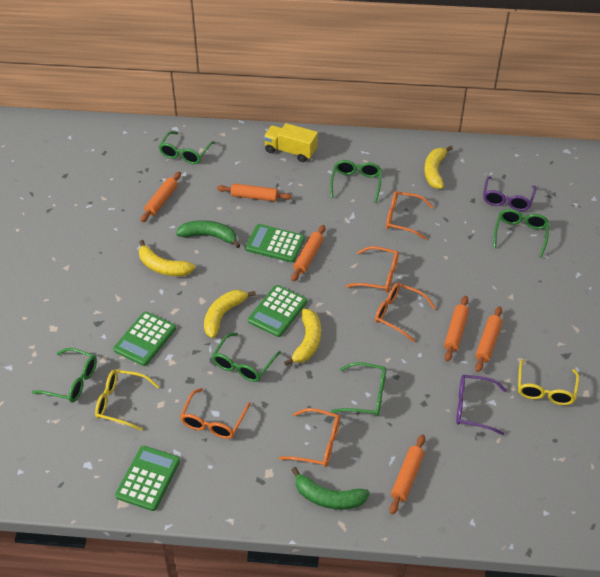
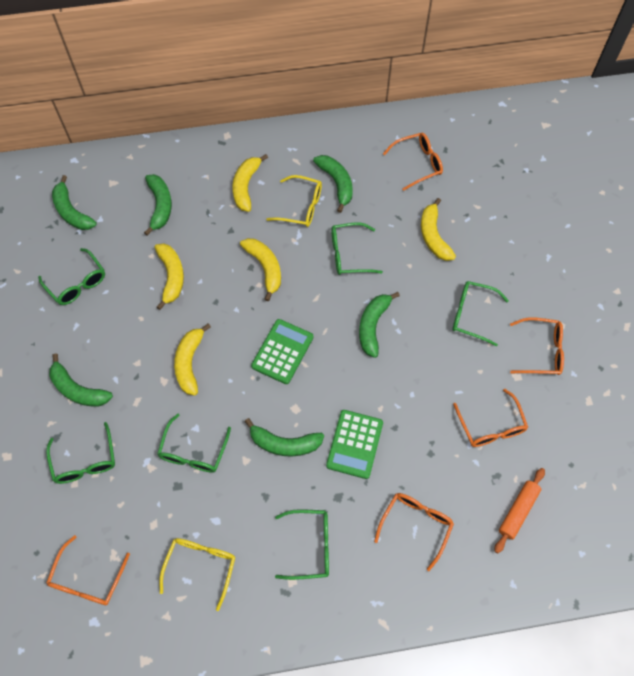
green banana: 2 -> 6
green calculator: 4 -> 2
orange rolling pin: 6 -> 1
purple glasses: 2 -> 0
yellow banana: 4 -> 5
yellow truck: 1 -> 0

==========

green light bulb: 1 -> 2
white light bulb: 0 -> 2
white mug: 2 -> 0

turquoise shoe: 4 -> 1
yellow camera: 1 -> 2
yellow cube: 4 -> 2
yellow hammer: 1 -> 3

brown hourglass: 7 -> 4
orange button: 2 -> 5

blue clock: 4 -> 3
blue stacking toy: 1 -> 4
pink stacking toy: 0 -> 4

==========

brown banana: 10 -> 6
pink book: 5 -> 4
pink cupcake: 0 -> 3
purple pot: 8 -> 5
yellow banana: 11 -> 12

==========

Lines containing the word "yellow" are to be located in the entries and copied.

yellow banana: 4 -> 5
yellow truck: 1 -> 0
yellow camera: 1 -> 2
yellow cube: 4 -> 2
yellow hammer: 1 -> 3
yellow banana: 11 -> 12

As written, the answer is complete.